Your task — Using the material below, print the line that contains "yellow cake: 3 -> 2", the line that contains "yellow cheese: 2 -> 4", and every line in between, exactly and nothing else.

Material shown —

----

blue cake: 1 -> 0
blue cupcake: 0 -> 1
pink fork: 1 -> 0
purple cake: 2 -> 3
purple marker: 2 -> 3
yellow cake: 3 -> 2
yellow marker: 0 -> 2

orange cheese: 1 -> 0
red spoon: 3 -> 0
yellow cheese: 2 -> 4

----

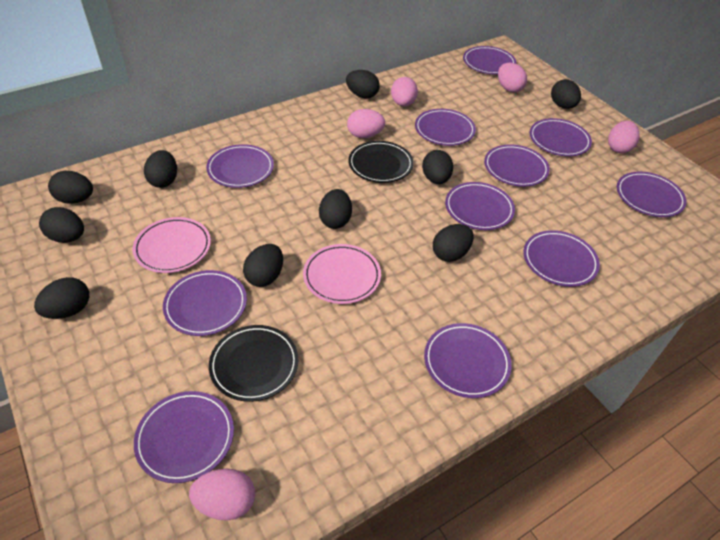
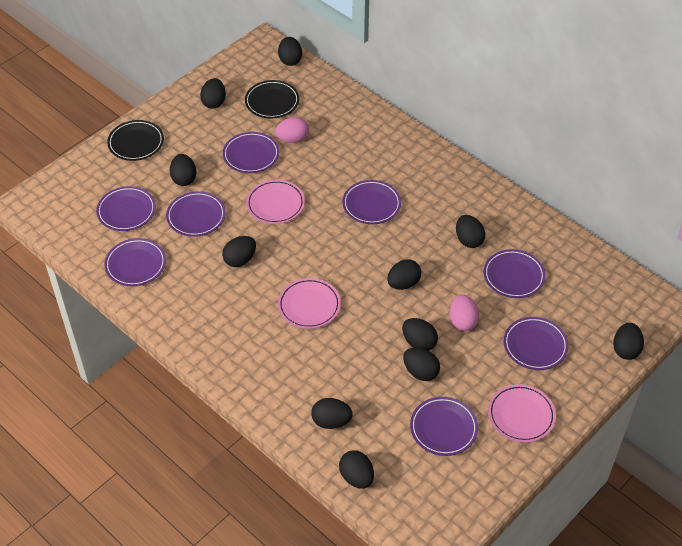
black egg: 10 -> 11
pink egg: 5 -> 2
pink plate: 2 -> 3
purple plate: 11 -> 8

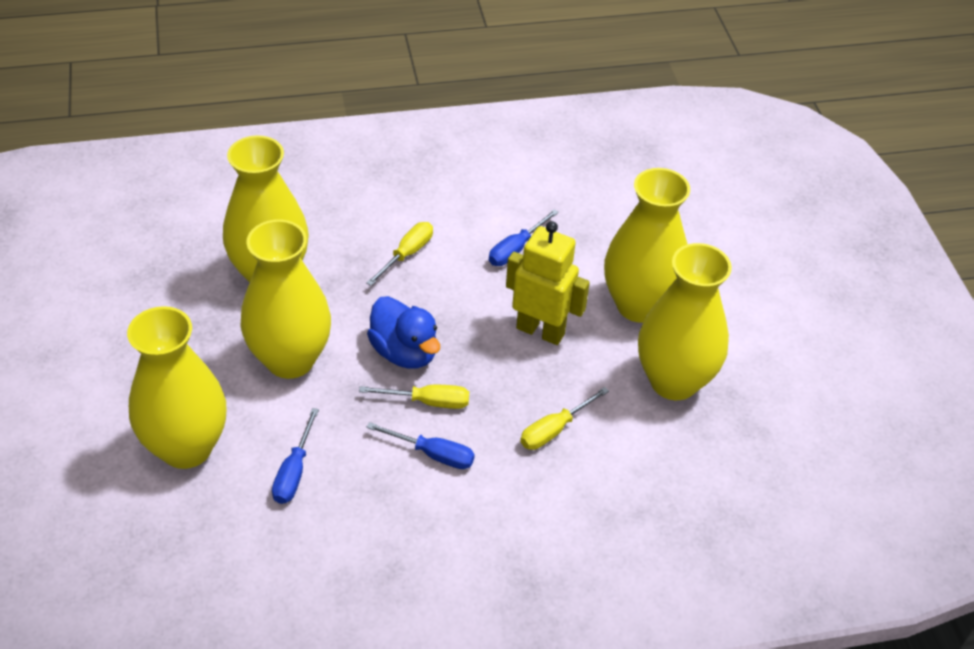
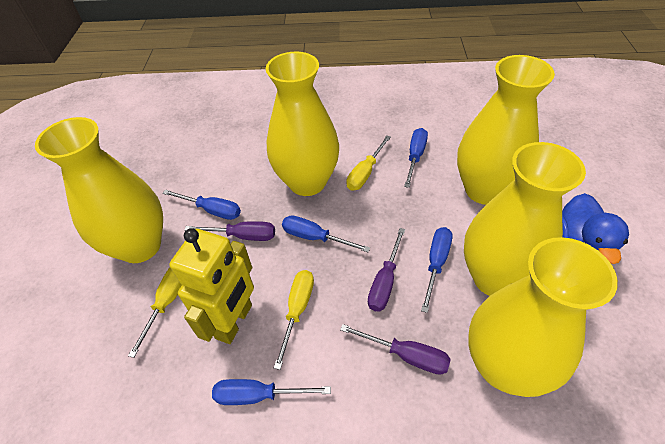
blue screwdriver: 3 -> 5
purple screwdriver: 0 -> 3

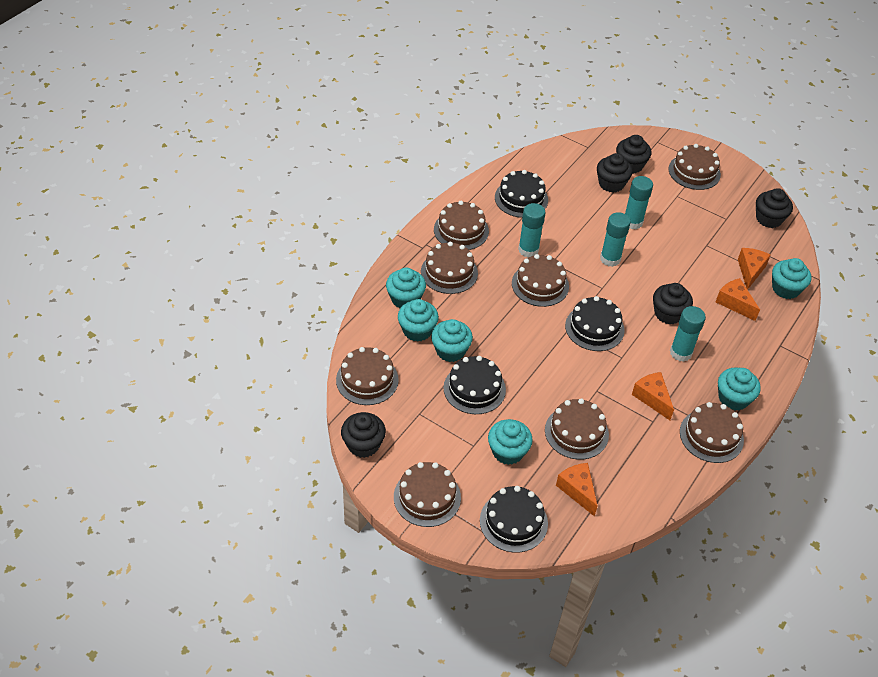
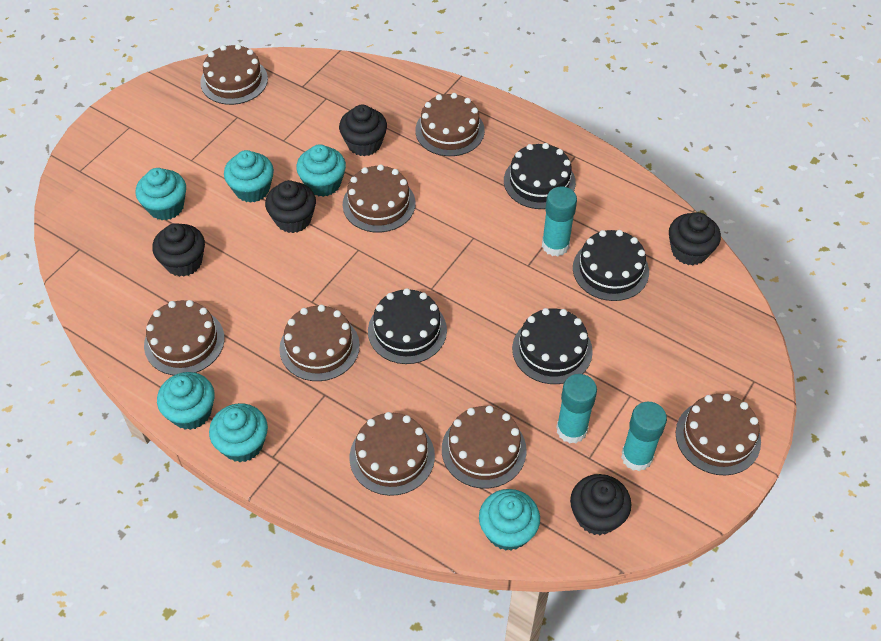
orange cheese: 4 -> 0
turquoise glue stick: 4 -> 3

----

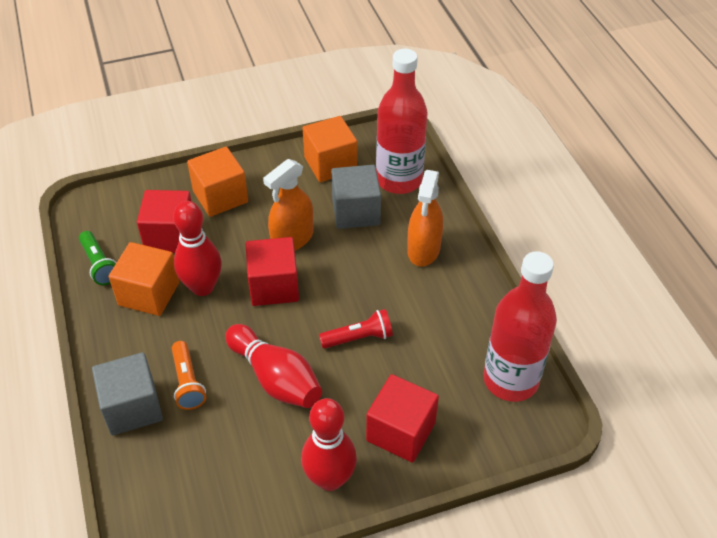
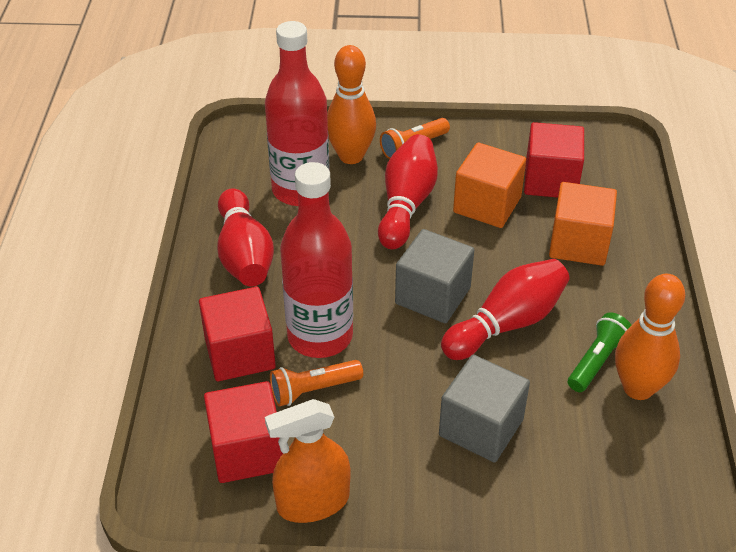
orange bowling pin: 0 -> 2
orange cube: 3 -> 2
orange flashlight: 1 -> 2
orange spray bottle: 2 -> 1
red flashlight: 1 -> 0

----

Solution for this task —
yellow cake: 3 -> 2
yellow marker: 0 -> 2

orange cheese: 1 -> 0
red spoon: 3 -> 0
yellow cheese: 2 -> 4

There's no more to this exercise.